Exercise description >>
Copy the lines below, beginning with the one that contains "ENC1 pin DT: D8 -> D6" and continuing through the final line, exactly as written and with no other lines.

Provided information >>

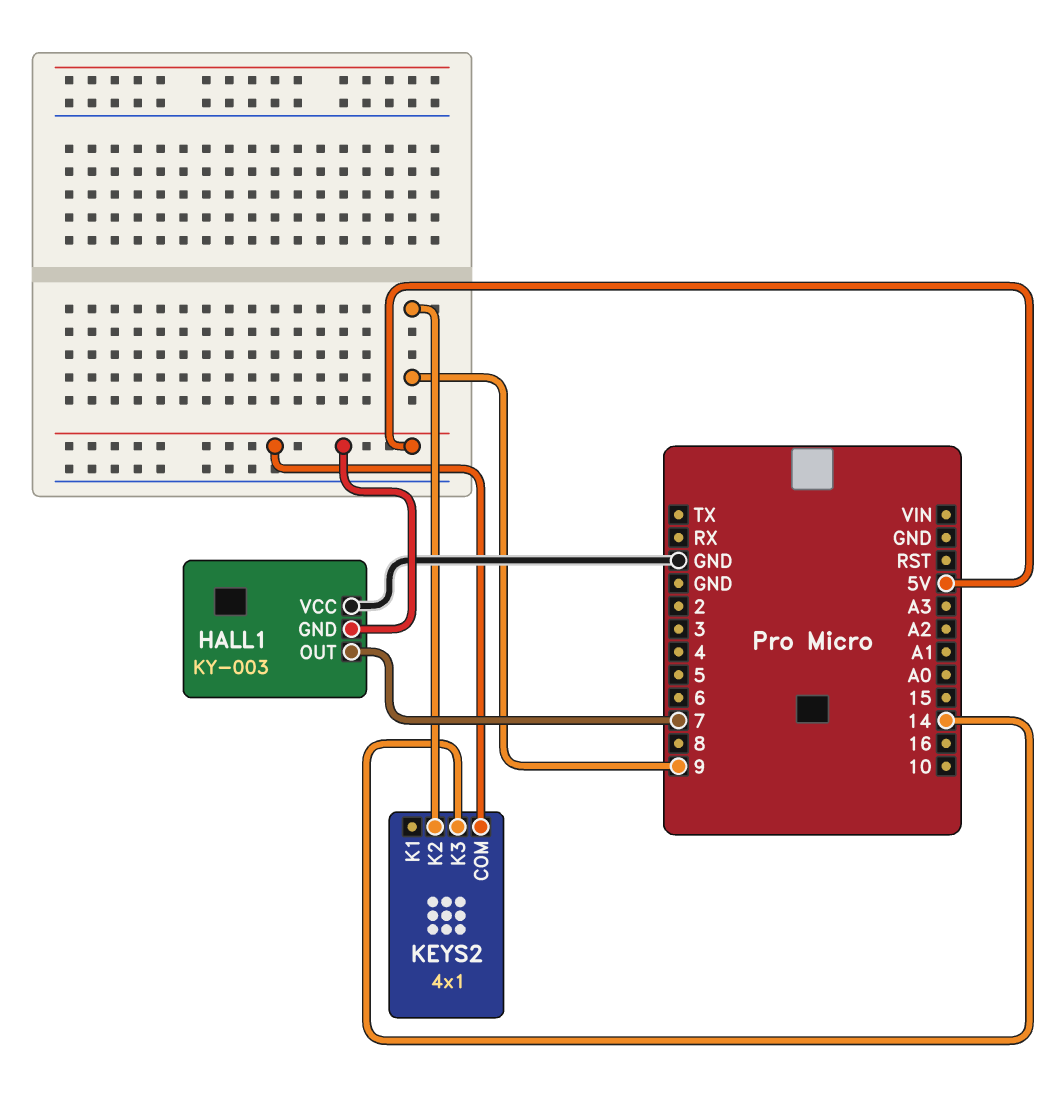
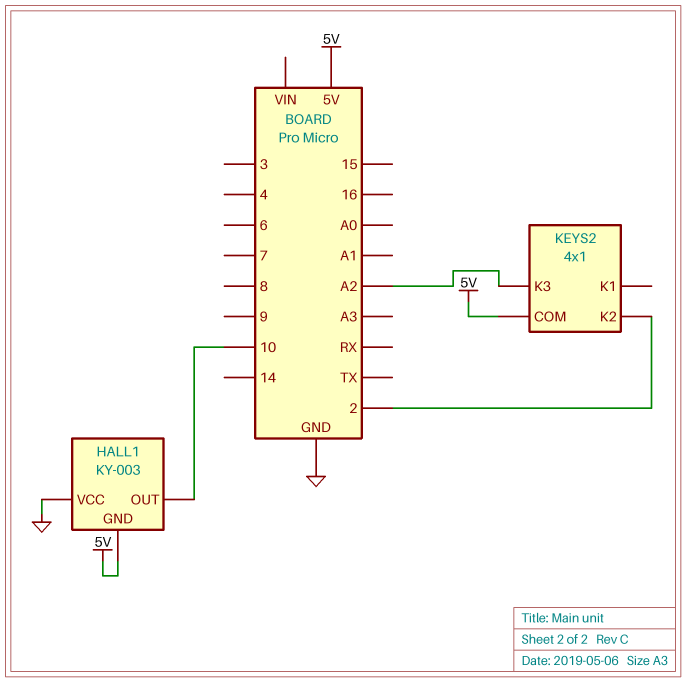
HALL1 pin OUT: 7 -> 10
KEYS2 pin K2: 9 -> 2
KEYS2 pin K3: 14 -> A2

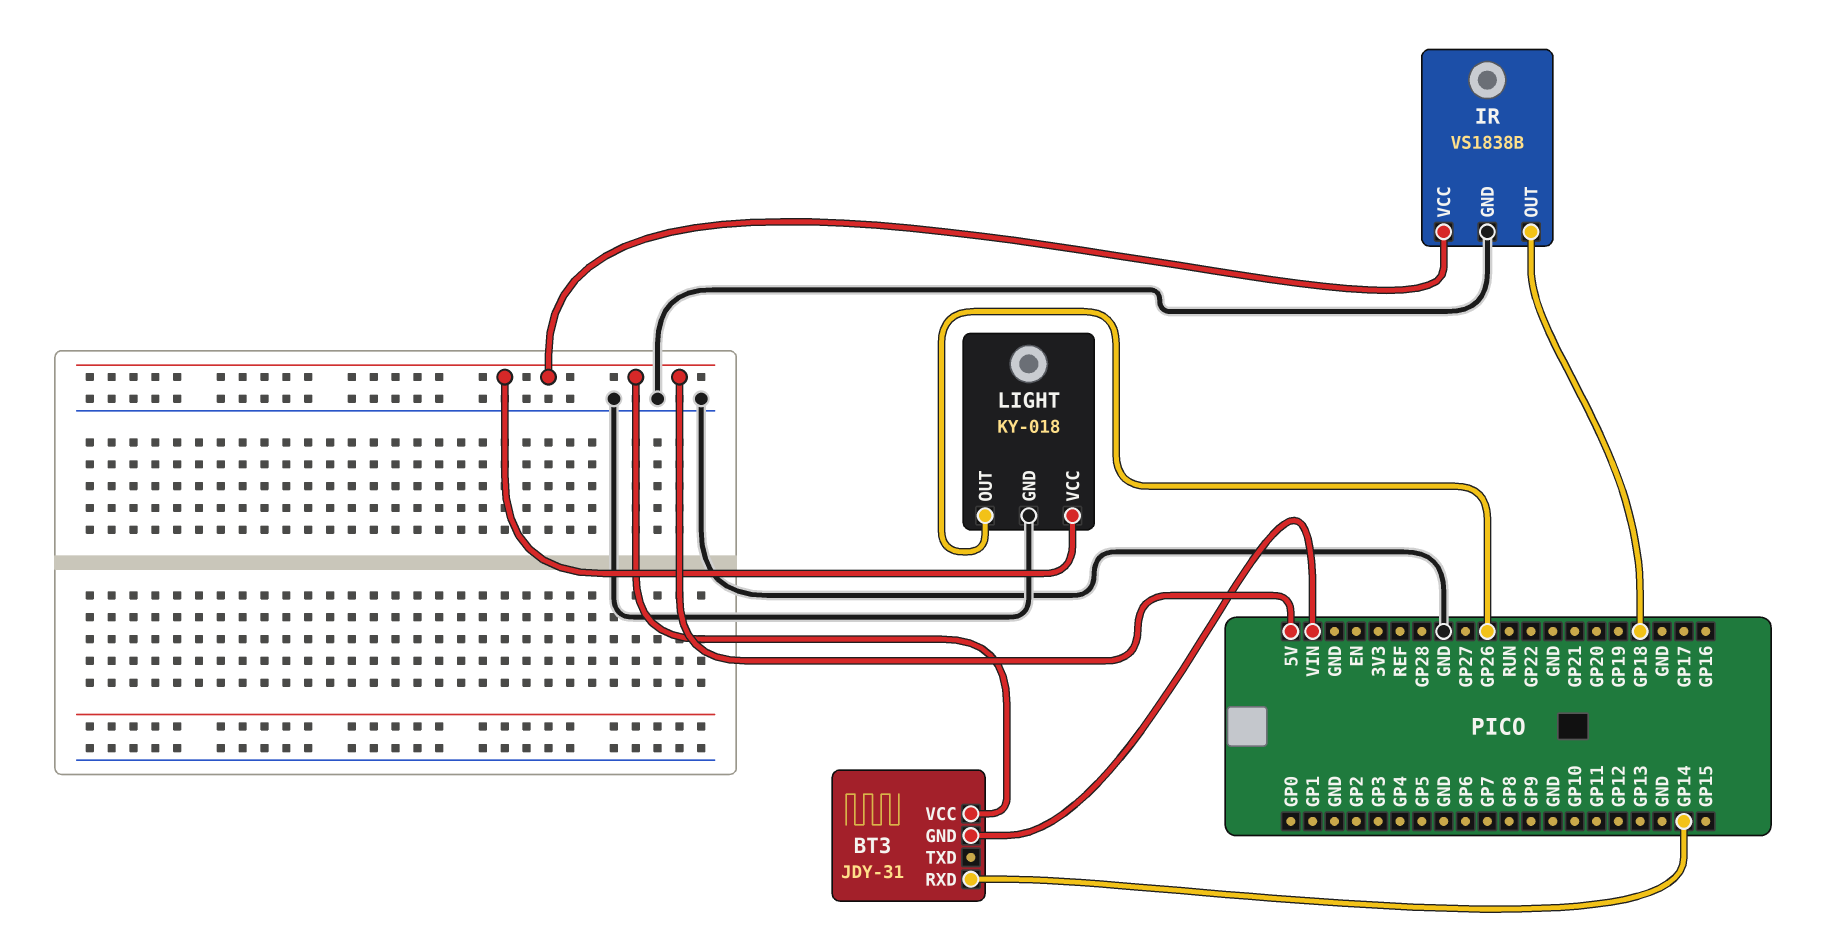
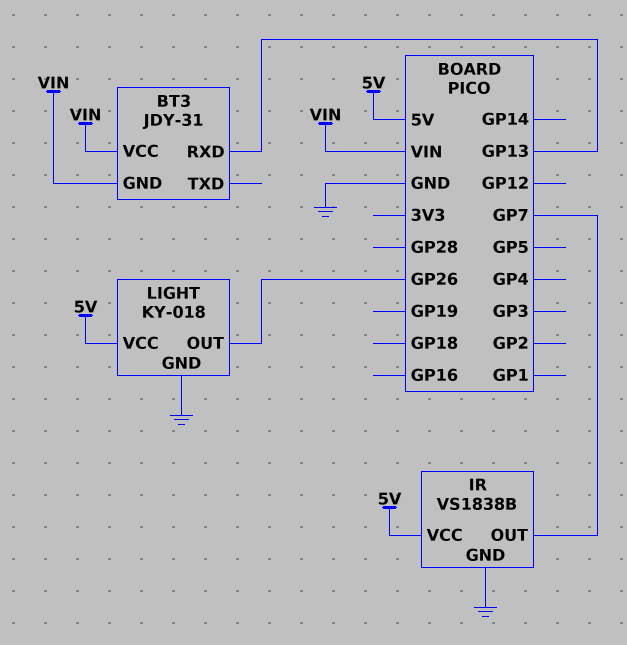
BT3 pin RXD: GP14 -> GP13
BT3 pin VCC: 5V -> VIN
IR pin OUT: GP18 -> GP7

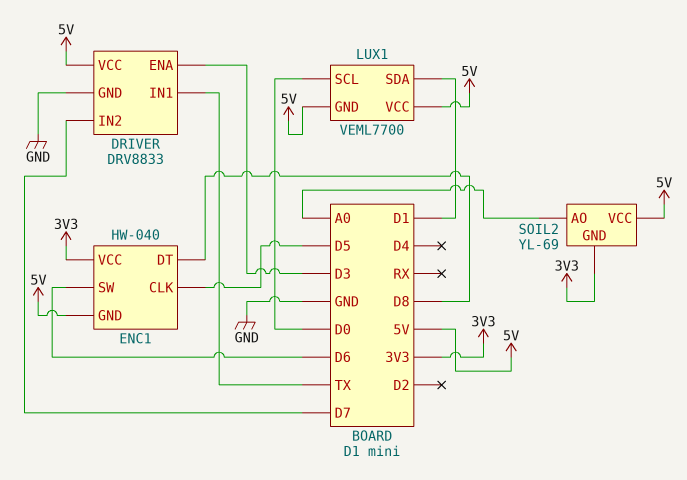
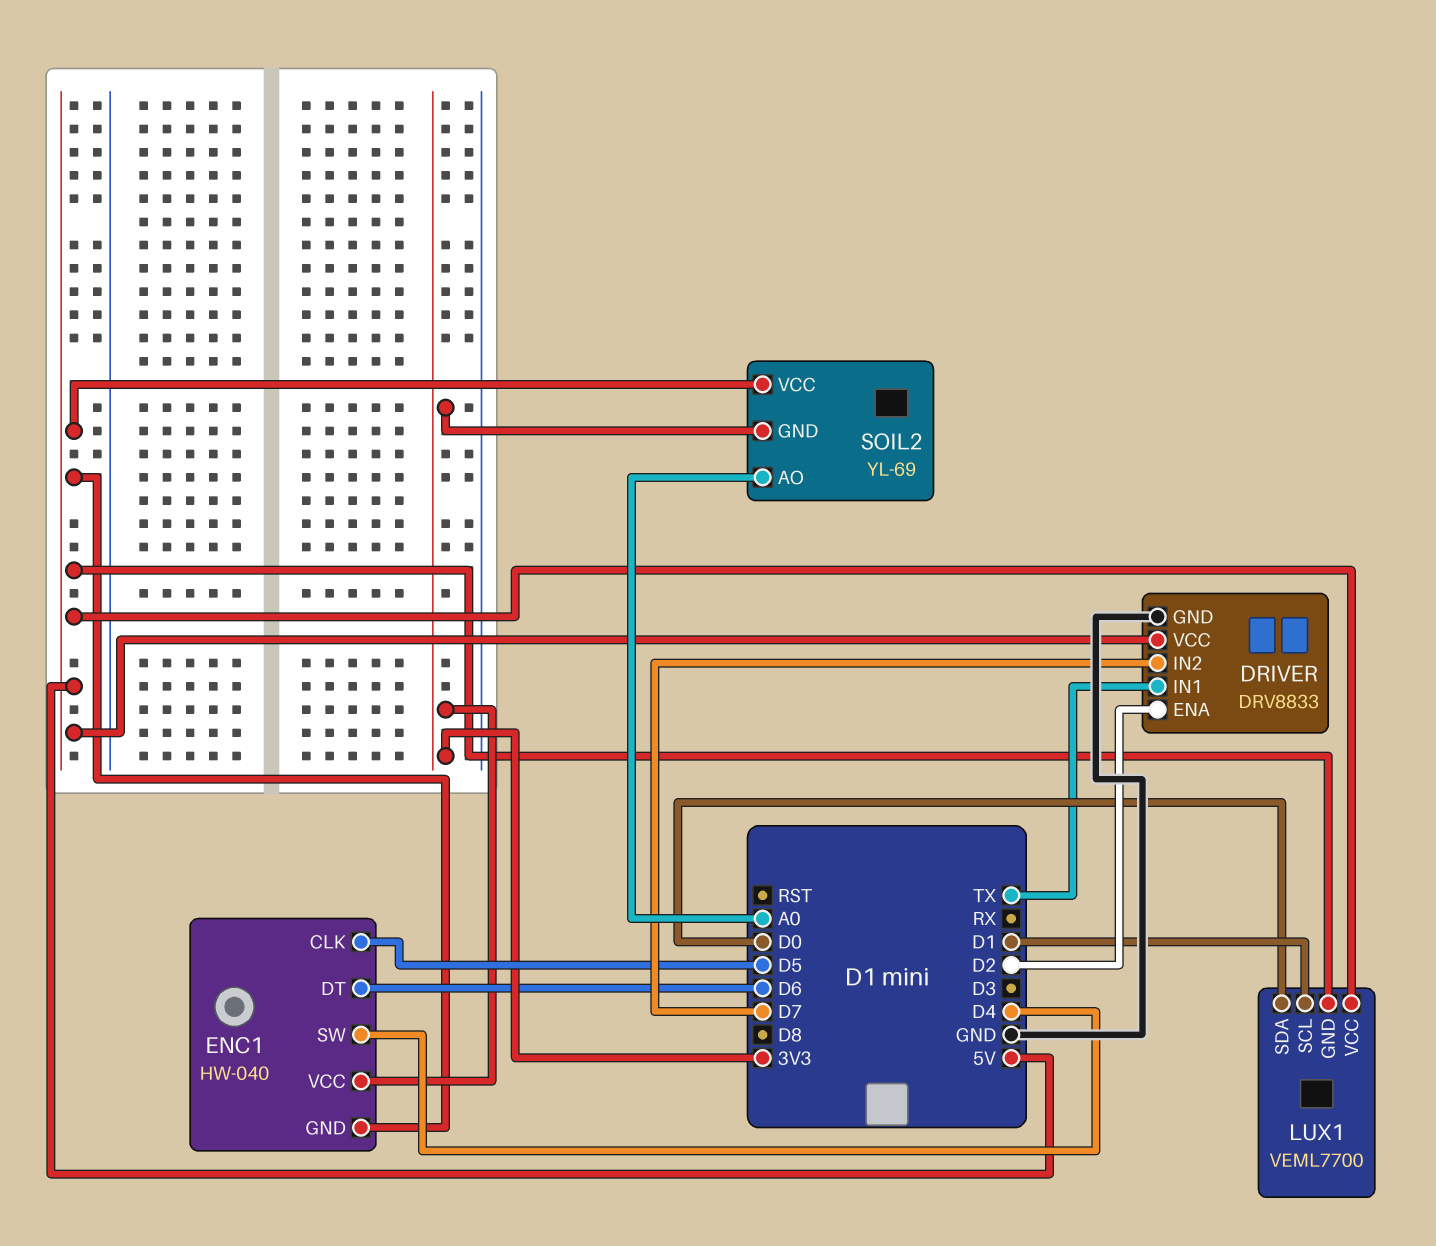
DRIVER pin ENA: D3 -> D2
ENC1 pin DT: D8 -> D6
ENC1 pin SW: D6 -> D4
LUX1 pin SCL: D0 -> D1
LUX1 pin SDA: D1 -> D0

Exercise output >>
ENC1 pin DT: D8 -> D6
ENC1 pin SW: D6 -> D4
LUX1 pin SCL: D0 -> D1
LUX1 pin SDA: D1 -> D0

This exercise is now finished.